(Beginning of Records shown)

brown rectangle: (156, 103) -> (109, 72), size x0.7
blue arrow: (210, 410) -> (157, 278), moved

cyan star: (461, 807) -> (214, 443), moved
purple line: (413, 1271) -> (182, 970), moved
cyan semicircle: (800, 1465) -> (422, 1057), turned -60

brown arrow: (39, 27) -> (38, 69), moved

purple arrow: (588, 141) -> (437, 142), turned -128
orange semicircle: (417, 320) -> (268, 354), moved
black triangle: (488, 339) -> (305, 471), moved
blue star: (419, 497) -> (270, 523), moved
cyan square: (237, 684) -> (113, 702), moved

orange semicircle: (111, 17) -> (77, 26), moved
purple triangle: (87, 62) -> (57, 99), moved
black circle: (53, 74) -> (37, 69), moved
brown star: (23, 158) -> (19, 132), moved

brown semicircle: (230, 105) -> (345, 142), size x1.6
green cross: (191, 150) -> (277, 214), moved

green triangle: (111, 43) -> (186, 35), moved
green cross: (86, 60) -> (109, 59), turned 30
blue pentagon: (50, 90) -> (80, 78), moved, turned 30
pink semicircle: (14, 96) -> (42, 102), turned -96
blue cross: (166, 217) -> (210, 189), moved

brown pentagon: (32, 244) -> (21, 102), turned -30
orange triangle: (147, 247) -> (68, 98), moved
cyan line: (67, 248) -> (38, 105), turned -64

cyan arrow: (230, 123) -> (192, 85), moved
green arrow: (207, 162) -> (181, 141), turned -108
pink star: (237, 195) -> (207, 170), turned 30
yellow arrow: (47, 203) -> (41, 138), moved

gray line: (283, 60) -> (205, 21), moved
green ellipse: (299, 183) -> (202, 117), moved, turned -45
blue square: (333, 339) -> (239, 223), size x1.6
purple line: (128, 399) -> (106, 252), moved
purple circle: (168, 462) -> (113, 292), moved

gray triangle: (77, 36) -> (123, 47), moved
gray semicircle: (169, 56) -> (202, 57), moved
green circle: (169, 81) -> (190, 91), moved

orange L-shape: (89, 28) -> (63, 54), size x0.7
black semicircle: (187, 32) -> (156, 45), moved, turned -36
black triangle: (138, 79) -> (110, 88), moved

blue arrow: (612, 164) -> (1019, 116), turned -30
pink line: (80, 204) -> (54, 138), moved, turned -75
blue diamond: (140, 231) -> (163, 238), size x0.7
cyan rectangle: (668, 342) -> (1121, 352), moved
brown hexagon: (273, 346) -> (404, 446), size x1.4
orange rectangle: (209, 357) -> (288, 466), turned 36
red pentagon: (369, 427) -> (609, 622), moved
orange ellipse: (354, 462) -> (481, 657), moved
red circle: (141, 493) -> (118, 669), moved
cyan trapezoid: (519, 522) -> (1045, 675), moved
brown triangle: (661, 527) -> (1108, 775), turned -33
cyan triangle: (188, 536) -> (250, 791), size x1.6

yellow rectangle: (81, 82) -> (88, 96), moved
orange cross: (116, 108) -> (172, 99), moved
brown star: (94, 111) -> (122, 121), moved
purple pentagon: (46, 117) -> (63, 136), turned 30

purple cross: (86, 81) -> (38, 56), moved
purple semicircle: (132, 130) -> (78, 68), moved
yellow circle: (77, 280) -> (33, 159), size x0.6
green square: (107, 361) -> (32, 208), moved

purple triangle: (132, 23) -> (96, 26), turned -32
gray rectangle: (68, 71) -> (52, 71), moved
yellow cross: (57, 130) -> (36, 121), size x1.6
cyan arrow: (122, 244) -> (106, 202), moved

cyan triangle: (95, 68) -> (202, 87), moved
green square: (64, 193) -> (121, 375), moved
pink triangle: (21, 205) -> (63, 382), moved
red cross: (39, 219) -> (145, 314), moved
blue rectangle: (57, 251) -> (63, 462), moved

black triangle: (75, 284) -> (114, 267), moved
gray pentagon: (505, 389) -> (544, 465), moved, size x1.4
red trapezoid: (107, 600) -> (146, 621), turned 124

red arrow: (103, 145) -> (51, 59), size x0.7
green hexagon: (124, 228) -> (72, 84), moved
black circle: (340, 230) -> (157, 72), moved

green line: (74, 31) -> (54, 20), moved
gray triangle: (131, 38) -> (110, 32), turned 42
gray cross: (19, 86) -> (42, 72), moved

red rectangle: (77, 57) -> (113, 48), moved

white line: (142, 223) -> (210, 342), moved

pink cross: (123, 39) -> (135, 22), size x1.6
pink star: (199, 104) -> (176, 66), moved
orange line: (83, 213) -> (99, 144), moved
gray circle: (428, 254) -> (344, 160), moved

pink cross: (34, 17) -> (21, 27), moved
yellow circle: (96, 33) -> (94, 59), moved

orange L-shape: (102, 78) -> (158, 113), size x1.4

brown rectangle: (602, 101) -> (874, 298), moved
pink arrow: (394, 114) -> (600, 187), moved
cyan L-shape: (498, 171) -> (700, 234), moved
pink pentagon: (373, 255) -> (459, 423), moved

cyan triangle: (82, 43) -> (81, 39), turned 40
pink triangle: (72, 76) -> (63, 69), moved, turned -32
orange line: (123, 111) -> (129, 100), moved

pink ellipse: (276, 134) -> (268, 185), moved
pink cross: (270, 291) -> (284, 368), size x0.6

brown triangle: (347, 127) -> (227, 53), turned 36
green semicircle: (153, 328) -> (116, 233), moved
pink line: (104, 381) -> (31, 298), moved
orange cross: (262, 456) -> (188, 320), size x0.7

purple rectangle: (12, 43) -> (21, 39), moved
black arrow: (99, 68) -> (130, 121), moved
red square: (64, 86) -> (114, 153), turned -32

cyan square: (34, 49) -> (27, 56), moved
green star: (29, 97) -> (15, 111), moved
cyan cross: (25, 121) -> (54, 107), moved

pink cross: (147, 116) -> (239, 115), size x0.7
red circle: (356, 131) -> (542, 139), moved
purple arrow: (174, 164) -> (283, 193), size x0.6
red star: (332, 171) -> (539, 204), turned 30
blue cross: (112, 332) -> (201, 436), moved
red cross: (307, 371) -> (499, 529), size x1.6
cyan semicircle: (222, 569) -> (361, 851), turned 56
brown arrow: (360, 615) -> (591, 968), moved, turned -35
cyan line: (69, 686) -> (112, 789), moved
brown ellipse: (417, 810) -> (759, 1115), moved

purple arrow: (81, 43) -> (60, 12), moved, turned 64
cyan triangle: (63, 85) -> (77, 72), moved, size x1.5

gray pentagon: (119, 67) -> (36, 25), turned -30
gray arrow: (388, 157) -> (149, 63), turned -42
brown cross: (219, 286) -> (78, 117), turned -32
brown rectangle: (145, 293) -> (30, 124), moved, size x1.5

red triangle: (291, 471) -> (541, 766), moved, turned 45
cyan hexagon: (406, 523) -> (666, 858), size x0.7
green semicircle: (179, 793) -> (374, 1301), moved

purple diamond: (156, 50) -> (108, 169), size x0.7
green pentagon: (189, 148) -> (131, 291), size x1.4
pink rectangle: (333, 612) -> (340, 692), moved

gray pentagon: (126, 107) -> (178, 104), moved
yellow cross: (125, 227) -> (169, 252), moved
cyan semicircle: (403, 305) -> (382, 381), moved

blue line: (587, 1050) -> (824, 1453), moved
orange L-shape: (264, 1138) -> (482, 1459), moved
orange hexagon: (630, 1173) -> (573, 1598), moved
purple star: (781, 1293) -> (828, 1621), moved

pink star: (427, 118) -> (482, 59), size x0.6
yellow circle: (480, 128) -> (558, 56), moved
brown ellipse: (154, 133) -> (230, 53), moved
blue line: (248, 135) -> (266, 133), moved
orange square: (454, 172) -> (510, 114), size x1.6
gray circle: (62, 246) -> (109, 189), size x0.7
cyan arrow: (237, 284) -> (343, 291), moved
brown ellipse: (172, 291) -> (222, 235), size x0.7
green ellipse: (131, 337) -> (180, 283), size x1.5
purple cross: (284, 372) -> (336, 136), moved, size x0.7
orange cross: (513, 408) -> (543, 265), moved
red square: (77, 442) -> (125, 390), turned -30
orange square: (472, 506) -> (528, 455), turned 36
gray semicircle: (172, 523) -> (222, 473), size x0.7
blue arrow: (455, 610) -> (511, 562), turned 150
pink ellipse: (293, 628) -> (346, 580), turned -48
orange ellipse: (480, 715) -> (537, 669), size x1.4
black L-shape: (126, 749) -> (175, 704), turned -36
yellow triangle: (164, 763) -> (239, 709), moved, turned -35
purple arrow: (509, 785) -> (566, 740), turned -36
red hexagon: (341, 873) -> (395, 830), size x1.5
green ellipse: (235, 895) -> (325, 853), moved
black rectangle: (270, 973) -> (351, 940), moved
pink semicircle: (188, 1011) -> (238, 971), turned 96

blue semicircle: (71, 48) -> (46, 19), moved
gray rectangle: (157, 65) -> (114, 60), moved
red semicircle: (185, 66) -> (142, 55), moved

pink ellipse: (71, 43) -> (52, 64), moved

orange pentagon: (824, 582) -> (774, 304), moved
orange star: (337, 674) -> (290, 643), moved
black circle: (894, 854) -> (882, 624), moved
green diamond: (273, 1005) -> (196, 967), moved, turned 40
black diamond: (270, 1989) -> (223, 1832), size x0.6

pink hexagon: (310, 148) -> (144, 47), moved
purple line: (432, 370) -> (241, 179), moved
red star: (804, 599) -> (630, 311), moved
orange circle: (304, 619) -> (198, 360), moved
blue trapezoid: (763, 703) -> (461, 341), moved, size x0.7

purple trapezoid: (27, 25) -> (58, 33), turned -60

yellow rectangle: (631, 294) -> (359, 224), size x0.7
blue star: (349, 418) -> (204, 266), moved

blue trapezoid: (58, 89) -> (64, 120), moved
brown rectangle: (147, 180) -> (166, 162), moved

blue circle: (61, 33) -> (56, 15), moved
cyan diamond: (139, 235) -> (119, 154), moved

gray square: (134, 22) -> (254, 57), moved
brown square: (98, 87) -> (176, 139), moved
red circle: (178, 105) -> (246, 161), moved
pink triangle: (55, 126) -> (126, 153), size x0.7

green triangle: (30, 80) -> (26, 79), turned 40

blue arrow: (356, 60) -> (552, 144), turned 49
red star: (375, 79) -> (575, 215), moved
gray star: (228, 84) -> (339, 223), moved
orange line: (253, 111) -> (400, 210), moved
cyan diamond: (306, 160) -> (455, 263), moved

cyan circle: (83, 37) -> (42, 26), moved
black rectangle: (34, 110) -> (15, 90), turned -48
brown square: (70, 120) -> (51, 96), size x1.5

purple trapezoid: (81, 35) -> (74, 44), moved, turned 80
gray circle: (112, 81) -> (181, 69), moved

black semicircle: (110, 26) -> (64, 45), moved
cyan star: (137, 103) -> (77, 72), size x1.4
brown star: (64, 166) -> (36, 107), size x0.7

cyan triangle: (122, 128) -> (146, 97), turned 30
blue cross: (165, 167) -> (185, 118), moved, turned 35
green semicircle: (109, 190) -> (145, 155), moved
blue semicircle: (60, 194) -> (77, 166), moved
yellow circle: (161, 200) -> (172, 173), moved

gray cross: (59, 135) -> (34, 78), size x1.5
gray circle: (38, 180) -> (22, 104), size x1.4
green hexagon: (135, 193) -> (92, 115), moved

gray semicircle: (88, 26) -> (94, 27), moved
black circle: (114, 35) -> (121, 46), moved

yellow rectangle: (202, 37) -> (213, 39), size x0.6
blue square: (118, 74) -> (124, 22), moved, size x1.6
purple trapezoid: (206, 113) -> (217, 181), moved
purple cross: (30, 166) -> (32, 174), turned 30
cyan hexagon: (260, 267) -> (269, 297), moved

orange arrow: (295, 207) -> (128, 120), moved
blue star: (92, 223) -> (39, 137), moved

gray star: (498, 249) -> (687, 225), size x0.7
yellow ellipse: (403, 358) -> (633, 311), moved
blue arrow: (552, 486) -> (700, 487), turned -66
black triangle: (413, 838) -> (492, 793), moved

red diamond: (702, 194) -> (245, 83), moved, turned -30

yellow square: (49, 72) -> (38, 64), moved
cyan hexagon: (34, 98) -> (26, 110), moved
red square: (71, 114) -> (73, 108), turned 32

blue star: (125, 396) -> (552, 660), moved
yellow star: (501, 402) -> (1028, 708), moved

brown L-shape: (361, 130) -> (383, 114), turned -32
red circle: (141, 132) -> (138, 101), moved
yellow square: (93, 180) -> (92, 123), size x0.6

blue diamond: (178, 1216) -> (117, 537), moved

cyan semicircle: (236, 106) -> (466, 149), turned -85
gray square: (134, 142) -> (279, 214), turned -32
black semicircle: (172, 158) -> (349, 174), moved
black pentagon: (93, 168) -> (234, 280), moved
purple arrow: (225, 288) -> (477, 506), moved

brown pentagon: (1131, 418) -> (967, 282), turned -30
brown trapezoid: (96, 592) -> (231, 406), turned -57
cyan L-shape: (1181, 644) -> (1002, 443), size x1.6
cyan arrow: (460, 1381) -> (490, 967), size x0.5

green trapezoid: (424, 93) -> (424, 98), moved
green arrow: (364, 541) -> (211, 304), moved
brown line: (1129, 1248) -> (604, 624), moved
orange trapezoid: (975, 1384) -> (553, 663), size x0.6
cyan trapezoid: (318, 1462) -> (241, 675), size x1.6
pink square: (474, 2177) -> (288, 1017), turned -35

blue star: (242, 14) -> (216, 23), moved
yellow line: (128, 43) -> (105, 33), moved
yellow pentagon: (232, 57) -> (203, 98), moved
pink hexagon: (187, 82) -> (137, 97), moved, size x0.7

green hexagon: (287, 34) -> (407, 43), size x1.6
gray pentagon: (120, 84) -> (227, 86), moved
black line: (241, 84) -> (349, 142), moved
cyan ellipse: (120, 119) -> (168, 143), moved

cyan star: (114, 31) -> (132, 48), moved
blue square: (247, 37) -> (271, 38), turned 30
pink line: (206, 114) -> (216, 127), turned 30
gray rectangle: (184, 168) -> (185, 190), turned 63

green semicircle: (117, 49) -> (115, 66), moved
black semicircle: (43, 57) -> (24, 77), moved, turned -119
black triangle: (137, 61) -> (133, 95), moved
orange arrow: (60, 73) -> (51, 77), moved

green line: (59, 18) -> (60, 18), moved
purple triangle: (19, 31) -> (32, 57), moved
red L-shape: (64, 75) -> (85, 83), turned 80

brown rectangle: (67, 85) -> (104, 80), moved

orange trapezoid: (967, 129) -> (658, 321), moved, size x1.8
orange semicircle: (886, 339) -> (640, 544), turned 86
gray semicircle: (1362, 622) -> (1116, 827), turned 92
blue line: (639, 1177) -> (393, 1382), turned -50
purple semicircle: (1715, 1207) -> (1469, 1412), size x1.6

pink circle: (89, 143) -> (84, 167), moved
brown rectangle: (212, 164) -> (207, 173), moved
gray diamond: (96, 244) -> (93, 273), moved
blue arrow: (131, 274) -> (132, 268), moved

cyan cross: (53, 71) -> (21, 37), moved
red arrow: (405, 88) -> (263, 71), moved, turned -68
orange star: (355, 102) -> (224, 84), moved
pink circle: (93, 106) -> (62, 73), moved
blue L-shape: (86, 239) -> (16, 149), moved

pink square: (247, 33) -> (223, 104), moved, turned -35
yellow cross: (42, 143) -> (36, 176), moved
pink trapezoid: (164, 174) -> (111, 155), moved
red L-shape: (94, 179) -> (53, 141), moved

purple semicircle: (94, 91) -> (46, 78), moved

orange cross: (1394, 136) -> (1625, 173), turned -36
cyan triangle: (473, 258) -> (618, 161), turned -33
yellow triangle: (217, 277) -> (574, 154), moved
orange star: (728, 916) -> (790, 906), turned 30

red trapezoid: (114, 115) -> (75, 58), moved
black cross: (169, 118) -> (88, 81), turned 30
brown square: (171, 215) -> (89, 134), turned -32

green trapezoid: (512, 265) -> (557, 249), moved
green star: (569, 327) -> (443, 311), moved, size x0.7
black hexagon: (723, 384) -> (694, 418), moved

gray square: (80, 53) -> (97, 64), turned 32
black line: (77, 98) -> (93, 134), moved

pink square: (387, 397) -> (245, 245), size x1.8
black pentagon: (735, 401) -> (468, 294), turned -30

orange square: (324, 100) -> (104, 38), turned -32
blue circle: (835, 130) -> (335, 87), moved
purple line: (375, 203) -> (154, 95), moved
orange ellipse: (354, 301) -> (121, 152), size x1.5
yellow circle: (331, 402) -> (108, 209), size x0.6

(End of Records shown)

Give the exact lines, and only those, from the line containing "red star: (375, 79) -> (575, 215), moved" through the line containing "brown star: (64, 166) -> (36, 107), size x0.7" in the entries above.

red star: (375, 79) -> (575, 215), moved
gray star: (228, 84) -> (339, 223), moved
orange line: (253, 111) -> (400, 210), moved
cyan diamond: (306, 160) -> (455, 263), moved

cyan circle: (83, 37) -> (42, 26), moved
black rectangle: (34, 110) -> (15, 90), turned -48
brown square: (70, 120) -> (51, 96), size x1.5

purple trapezoid: (81, 35) -> (74, 44), moved, turned 80
gray circle: (112, 81) -> (181, 69), moved

black semicircle: (110, 26) -> (64, 45), moved
cyan star: (137, 103) -> (77, 72), size x1.4
brown star: (64, 166) -> (36, 107), size x0.7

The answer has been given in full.